● **AIM OF THE EXERCISE**: The task calls for every entry to be printed word for word, without the images.

═══

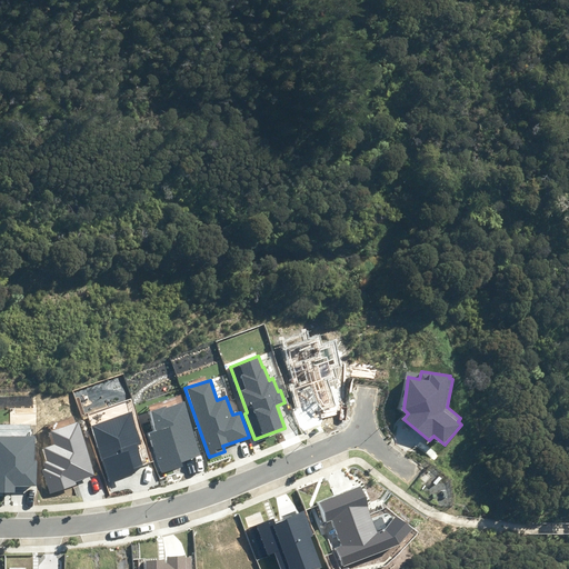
[(185,460),(201,455),(185,402),(167,408),(166,405),(151,410),(158,431),(149,433),(153,446),(150,447),(159,473),(187,465),(185,460)]
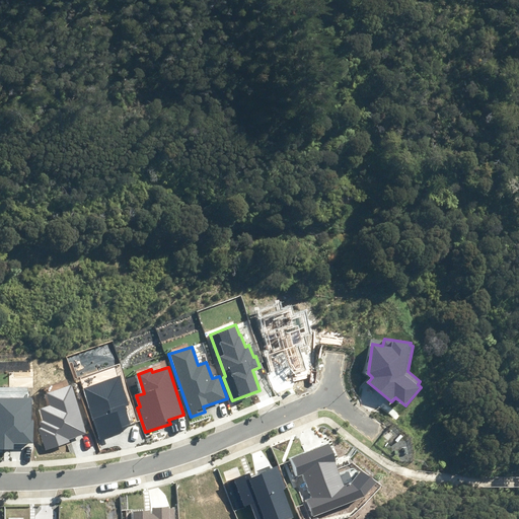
[(119,428),(130,425),(124,404),(130,402),(121,375),(83,387),(99,440),(121,434),(119,428)]
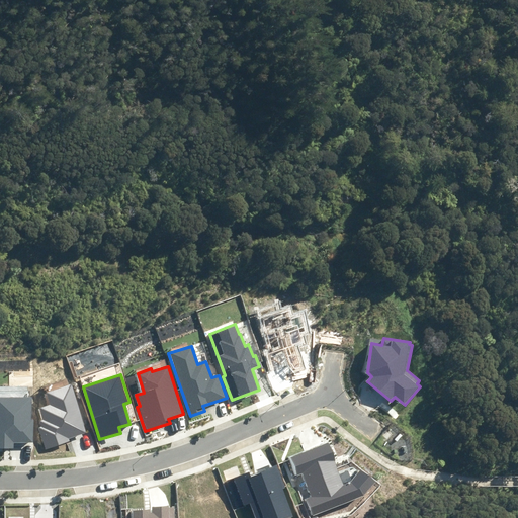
[(37,428),(45,449),(70,441),(69,438),(87,432),(71,384),(47,393),(51,405),(39,409),(44,420),(39,422),(40,427),(37,428)]
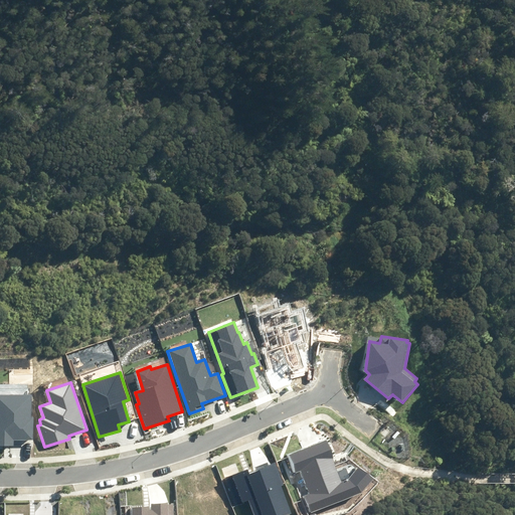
[(13,440),(33,440),(33,418),(31,418),(31,395),(0,394),(0,446),(13,446),(13,440)]
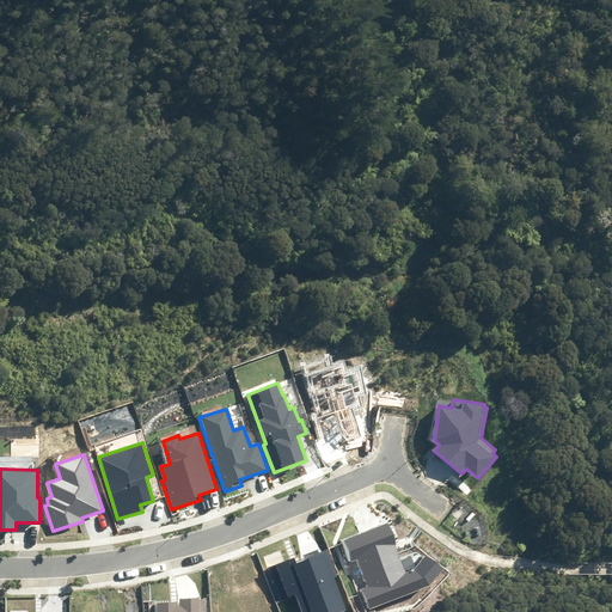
[(427,555),(414,569),(407,573),(387,524),(344,540),(353,562),(357,560),(368,586),(360,589),(368,610),(429,586),(444,569),(427,555)]
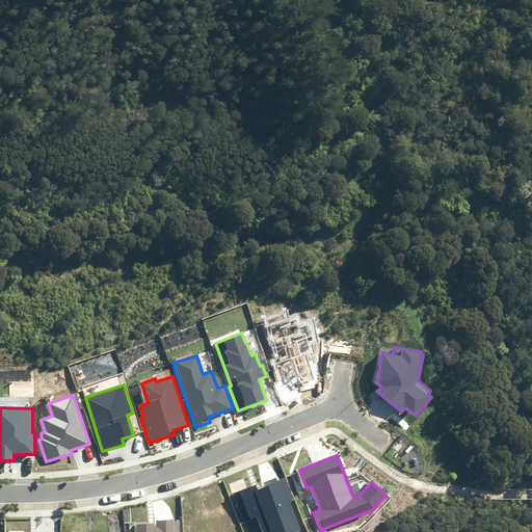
[(262,531),(297,531),(301,531),(291,503),(294,501),(286,478),(258,488),(256,485),(240,490),(250,520),(257,516),(262,531)]
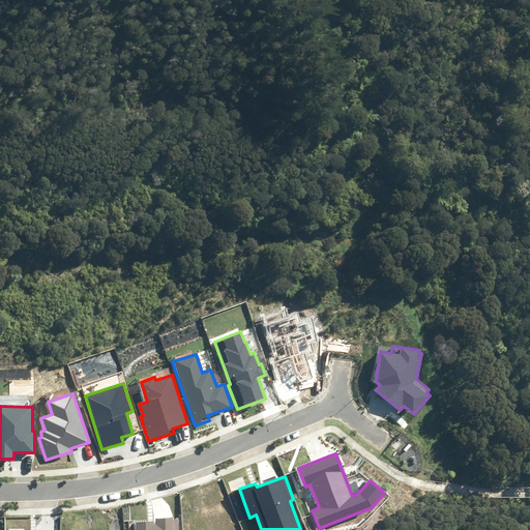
[(136,529),(179,529),(179,519),(173,520),(173,517),(155,518),(155,525),(154,526),(154,521),(136,522),(136,529)]
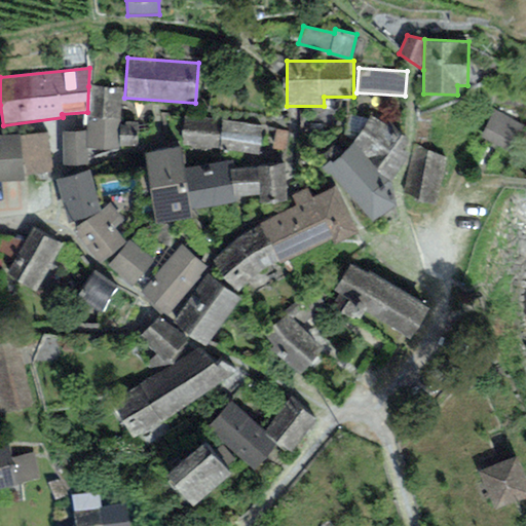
[(86,132),(62,132),(62,165),(88,165),(88,148),(117,149),(119,88),(88,86),(87,112),(86,132)]
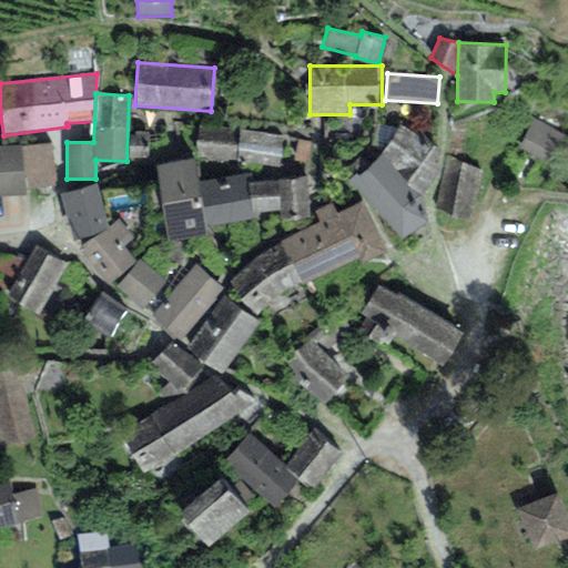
[(566,134),(534,118),(518,145),(551,163),(566,134)]
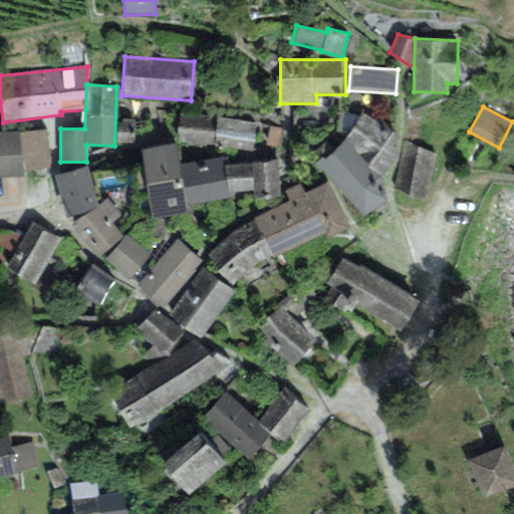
[(178,142),(215,147),(217,117),(181,112),(178,142)]
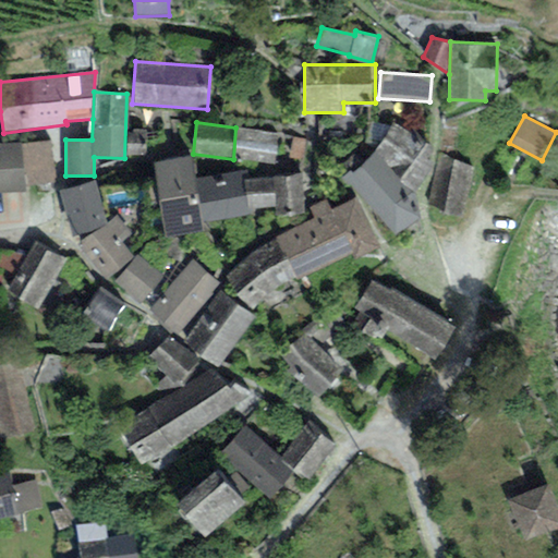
[(433,147),(391,123),(374,153),(414,191),(427,174),(433,147)]
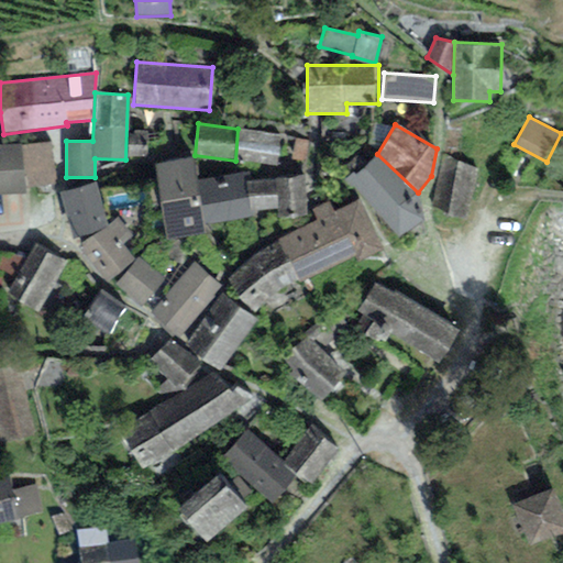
[(238,129),(235,161),(277,166),(279,135),(238,129)]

═══

● **REPLY TO THE EXERCISE**:
[(185,460),(201,455),(185,402),(167,408),(166,405),(151,410),(158,431),(149,433),(153,446),(150,447),(159,473),(187,465),(185,460)]
[(119,428),(130,425),(124,404),(130,402),(121,375),(83,387),(99,440),(121,434),(119,428)]
[(37,428),(45,449),(70,441),(69,438),(87,432),(71,384),(47,393),(51,405),(39,409),(44,420),(39,422),(40,427),(37,428)]
[(13,440),(33,440),(33,418),(31,418),(31,395),(0,394),(0,446),(13,446),(13,440)]
[(427,555),(414,569),(407,573),(387,524),(344,540),(353,562),(357,560),(368,586),(360,589),(368,610),(429,586),(444,569),(427,555)]
[(262,531),(297,531),(301,531),(291,503),(294,501),(286,478),(258,488),(256,485),(240,490),(250,520),(257,516),(262,531)]
[(136,529),(179,529),(179,519),(173,520),(173,517),(155,518),(155,525),(154,526),(154,521),(136,522),(136,529)]
[(86,132),(62,132),(62,165),(88,165),(88,148),(117,149),(119,88),(88,86),(87,112),(86,132)]
[(566,134),(534,118),(518,145),(551,163),(566,134)]
[(178,142),(215,147),(217,117),(181,112),(178,142)]
[(433,147),(391,123),(374,153),(414,191),(427,174),(433,147)]
[(238,129),(235,161),(277,166),(279,135),(238,129)]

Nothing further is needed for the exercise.